Copy each line containing the word "white" from the records that follow, please.

Records supplied:
# # # #
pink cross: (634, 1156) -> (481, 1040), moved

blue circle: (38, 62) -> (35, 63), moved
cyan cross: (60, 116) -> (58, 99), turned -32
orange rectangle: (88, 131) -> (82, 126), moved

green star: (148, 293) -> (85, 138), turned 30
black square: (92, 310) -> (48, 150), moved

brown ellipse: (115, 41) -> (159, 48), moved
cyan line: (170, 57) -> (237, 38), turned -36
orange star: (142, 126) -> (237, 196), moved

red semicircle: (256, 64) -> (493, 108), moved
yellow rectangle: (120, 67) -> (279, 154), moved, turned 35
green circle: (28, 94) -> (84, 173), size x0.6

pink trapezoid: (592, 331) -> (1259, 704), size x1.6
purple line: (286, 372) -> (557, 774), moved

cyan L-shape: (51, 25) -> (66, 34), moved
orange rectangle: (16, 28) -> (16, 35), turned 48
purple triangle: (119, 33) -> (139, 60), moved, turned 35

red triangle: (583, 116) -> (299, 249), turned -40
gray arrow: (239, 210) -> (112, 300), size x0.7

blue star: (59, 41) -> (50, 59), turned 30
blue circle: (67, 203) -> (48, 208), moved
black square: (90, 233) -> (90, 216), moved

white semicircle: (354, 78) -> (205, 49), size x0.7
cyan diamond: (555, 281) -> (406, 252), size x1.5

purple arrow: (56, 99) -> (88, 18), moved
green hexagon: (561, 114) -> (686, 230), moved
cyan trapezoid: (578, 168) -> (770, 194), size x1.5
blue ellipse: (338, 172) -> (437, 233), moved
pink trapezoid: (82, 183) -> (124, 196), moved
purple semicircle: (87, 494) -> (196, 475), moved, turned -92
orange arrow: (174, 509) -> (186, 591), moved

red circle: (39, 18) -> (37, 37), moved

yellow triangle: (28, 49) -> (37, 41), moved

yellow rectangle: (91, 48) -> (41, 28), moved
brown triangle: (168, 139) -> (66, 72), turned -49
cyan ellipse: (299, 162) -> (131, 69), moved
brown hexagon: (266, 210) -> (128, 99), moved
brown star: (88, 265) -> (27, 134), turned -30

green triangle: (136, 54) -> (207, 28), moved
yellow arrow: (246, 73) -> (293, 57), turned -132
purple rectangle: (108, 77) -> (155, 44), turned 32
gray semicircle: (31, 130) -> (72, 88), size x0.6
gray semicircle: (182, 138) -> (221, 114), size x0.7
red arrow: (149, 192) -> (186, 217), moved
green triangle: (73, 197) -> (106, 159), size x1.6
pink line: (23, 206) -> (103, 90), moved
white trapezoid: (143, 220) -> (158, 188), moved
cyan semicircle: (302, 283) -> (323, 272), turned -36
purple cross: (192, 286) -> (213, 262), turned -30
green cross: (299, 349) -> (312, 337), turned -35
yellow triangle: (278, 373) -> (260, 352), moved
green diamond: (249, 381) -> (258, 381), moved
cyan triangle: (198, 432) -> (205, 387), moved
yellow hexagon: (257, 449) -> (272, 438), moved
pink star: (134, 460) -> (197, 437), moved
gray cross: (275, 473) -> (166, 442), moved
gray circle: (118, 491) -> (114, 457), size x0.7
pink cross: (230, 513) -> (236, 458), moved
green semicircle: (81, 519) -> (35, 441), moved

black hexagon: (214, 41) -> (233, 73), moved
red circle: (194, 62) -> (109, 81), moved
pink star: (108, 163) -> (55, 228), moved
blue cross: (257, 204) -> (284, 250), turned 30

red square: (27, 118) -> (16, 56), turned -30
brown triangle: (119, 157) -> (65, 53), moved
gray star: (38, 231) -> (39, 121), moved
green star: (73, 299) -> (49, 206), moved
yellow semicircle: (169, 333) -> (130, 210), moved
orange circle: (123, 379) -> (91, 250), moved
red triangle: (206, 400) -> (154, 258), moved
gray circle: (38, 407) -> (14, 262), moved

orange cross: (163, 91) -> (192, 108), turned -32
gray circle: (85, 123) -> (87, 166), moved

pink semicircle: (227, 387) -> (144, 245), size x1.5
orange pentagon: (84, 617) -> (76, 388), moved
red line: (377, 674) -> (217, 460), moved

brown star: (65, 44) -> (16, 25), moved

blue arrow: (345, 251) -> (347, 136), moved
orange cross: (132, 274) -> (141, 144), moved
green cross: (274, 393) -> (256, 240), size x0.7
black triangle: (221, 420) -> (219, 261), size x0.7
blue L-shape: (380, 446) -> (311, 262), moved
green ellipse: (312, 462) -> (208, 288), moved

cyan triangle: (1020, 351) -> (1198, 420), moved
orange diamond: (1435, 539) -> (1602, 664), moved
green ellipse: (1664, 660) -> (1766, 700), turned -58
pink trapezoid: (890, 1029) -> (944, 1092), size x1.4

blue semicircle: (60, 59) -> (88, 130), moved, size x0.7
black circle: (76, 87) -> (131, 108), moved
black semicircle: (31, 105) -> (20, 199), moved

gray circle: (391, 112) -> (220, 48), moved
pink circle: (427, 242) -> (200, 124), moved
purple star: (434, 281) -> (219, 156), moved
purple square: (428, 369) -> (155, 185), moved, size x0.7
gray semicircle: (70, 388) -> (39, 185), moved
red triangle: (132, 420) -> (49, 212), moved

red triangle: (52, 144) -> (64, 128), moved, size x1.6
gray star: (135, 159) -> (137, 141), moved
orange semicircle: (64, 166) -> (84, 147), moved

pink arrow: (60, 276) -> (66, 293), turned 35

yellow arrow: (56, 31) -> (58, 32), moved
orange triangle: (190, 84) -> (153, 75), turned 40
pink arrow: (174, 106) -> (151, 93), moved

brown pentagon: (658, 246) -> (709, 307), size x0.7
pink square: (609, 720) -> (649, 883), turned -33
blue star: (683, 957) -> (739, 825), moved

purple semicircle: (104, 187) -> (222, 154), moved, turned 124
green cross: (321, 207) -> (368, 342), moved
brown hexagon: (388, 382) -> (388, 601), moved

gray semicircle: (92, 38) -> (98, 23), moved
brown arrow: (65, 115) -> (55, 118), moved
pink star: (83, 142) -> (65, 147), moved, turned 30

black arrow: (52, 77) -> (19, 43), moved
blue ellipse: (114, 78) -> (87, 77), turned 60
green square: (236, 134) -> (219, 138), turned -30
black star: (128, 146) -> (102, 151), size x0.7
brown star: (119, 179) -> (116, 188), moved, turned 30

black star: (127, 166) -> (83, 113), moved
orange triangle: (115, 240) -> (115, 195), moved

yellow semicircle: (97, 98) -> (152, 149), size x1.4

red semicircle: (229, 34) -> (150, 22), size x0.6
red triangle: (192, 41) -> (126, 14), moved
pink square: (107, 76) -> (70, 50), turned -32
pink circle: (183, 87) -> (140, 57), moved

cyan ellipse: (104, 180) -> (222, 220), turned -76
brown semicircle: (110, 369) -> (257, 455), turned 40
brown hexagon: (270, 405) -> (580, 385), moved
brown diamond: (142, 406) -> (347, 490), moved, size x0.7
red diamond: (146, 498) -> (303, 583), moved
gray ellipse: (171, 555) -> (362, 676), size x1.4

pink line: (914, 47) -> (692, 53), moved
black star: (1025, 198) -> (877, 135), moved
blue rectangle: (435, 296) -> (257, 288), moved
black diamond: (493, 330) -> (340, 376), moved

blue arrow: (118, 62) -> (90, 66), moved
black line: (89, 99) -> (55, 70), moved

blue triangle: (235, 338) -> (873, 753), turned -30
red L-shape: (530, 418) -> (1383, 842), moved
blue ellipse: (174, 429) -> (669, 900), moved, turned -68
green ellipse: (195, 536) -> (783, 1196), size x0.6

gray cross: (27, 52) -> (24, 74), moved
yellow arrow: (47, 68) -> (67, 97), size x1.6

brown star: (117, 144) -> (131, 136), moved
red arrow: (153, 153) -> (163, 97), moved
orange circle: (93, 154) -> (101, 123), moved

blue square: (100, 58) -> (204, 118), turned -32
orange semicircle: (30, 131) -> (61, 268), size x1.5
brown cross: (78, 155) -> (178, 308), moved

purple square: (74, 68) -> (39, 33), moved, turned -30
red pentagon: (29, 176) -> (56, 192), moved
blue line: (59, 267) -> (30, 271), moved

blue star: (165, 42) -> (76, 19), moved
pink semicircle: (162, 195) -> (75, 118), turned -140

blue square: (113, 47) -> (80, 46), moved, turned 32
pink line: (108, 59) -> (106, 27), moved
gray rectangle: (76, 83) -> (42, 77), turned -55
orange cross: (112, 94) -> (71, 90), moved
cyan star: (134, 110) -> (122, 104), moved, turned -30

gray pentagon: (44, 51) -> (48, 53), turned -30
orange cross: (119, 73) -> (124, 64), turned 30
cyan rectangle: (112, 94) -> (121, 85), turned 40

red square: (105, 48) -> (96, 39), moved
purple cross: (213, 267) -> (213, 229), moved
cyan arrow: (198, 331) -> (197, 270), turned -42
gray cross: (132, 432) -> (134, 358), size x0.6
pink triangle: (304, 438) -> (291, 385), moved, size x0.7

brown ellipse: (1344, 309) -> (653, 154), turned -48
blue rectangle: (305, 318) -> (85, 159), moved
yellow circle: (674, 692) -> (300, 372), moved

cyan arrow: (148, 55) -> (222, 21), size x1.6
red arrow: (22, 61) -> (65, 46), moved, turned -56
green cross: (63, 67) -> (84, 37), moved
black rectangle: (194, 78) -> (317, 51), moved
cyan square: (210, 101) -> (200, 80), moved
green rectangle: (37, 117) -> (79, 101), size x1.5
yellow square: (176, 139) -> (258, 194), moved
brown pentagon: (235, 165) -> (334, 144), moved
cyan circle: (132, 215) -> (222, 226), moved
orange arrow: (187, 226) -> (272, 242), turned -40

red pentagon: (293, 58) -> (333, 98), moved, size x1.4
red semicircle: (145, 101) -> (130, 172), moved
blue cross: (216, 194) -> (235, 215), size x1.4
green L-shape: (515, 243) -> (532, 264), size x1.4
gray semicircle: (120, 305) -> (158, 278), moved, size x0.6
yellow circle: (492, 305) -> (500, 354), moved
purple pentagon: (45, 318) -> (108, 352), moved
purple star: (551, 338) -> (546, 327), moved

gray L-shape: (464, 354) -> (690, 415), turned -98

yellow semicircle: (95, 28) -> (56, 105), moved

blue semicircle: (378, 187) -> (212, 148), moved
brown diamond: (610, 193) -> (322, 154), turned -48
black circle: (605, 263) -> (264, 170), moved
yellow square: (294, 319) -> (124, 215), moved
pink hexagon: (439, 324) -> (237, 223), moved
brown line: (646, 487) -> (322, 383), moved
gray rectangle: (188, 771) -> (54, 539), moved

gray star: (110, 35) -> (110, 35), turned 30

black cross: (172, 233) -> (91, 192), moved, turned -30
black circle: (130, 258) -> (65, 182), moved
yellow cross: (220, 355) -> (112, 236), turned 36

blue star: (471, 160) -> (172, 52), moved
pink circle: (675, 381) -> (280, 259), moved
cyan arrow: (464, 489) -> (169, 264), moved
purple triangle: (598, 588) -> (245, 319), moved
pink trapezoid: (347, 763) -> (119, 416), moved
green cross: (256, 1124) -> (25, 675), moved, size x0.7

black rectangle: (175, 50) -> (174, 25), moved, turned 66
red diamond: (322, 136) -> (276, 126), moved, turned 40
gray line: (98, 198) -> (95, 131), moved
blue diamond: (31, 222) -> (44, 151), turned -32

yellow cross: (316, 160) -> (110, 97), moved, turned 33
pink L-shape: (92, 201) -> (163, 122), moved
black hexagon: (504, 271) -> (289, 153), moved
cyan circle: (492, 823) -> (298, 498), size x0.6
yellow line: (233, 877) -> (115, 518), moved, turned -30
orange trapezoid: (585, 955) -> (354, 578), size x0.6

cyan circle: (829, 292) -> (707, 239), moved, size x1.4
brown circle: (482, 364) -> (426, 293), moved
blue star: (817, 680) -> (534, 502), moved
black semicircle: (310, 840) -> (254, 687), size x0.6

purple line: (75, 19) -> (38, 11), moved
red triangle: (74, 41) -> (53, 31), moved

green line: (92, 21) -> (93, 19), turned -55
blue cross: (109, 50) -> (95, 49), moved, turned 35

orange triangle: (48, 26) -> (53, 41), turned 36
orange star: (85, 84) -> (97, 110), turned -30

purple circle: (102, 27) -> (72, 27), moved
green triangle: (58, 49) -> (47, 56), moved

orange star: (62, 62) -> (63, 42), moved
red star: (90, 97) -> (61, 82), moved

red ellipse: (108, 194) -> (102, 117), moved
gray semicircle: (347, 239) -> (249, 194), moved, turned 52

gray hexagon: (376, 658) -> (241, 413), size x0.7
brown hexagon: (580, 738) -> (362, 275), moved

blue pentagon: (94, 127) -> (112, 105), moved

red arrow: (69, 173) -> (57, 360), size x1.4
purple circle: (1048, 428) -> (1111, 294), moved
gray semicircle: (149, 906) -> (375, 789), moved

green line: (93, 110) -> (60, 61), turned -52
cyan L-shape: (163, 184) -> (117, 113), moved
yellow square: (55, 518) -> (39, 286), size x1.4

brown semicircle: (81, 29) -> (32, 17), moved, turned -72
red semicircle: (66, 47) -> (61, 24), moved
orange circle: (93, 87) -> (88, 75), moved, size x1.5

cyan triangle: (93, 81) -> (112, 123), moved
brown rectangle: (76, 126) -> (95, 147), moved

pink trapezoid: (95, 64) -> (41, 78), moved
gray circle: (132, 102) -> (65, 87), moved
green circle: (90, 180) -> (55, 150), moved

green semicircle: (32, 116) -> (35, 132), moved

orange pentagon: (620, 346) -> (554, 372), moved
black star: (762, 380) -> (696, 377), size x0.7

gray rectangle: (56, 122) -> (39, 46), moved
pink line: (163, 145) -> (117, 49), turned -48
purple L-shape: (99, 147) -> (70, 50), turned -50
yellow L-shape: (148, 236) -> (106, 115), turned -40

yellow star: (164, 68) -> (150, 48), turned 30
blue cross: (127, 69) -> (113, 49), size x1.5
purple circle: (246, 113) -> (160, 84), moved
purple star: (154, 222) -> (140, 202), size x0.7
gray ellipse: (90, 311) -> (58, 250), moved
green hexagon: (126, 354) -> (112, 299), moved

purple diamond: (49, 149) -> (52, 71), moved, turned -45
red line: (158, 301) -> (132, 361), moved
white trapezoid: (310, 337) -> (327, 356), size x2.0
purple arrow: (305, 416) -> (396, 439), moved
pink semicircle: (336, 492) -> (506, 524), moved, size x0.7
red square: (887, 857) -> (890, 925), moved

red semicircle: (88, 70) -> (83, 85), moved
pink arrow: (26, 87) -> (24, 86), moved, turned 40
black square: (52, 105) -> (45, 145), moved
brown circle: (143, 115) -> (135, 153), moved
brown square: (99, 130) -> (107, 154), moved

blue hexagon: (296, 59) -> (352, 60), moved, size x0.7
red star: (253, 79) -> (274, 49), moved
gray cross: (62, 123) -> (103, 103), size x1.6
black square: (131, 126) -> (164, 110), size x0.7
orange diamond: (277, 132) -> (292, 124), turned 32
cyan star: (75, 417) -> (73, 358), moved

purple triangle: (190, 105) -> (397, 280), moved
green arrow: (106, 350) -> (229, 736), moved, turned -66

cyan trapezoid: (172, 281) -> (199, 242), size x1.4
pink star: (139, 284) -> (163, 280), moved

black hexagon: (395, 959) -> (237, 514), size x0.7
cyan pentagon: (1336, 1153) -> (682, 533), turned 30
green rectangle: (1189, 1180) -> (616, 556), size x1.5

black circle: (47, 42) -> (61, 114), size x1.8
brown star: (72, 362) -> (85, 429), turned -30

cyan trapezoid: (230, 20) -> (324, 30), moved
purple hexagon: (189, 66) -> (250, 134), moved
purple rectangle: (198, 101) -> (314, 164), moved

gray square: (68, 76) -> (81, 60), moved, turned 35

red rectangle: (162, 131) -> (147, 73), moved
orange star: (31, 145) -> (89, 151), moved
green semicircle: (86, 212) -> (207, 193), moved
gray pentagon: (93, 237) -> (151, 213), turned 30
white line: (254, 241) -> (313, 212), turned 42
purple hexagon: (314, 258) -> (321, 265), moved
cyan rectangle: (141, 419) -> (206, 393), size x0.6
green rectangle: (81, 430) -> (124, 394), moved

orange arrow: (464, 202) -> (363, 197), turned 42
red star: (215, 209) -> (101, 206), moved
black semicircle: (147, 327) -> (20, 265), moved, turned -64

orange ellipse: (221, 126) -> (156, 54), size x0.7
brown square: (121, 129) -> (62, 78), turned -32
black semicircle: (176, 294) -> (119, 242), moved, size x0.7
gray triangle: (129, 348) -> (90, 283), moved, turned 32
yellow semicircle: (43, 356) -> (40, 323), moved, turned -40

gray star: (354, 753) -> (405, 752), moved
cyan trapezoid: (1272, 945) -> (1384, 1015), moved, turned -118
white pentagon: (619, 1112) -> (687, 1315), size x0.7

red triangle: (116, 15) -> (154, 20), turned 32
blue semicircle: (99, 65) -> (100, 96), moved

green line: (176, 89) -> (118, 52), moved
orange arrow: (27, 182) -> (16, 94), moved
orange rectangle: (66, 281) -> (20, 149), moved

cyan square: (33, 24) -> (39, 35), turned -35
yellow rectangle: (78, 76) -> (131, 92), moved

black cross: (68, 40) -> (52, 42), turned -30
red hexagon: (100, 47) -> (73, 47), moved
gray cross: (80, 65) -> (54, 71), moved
# # # #
Solved exercise:
white semicircle: (354, 78) -> (205, 49), size x0.7
white trapezoid: (143, 220) -> (158, 188), moved
white trapezoid: (310, 337) -> (327, 356), size x2.0
white line: (254, 241) -> (313, 212), turned 42
white pentagon: (619, 1112) -> (687, 1315), size x0.7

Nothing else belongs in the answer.